## What is required
Apart from the pictures, the listing is to be returned exactly.

## Material for the task
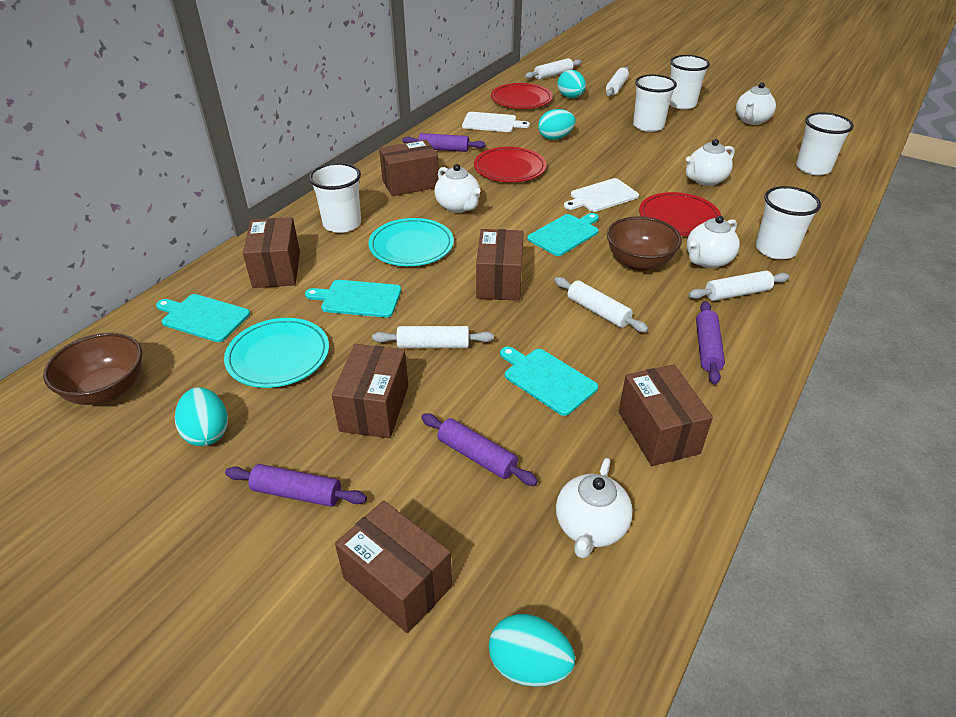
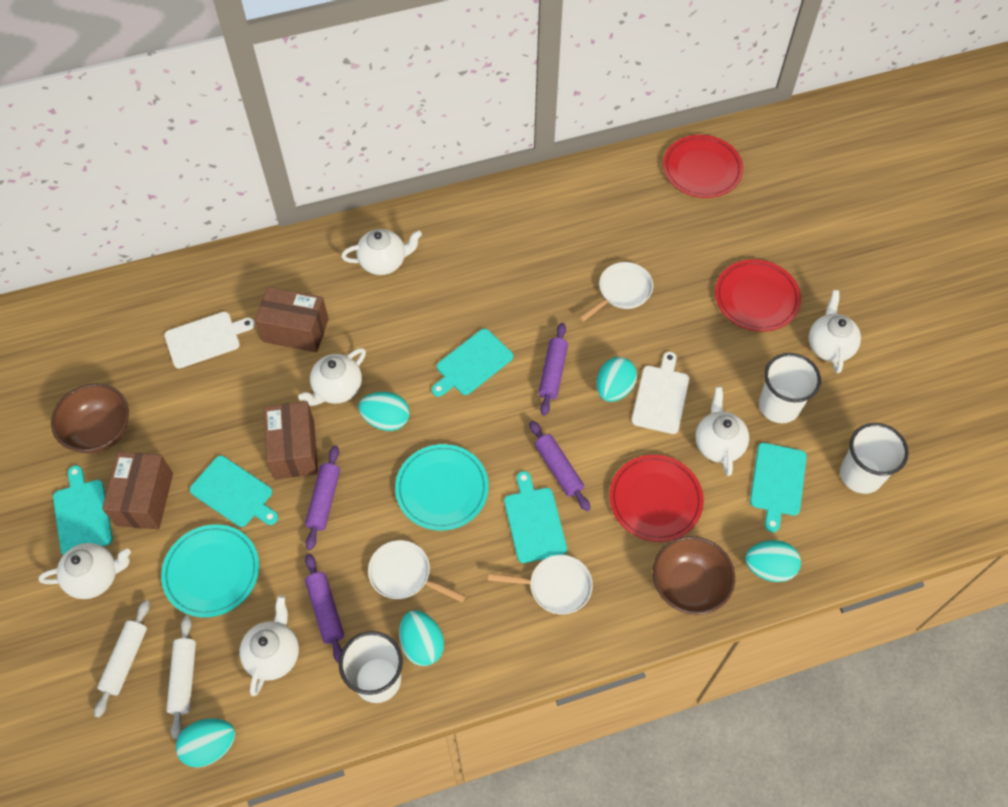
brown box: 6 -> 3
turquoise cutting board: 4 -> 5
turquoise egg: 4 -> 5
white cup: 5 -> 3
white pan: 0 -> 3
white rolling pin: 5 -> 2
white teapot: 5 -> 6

## Answer section
brown box: 6 -> 3
turquoise cutting board: 4 -> 5
turquoise egg: 4 -> 5
white cup: 5 -> 3
white pan: 0 -> 3
white rolling pin: 5 -> 2
white teapot: 5 -> 6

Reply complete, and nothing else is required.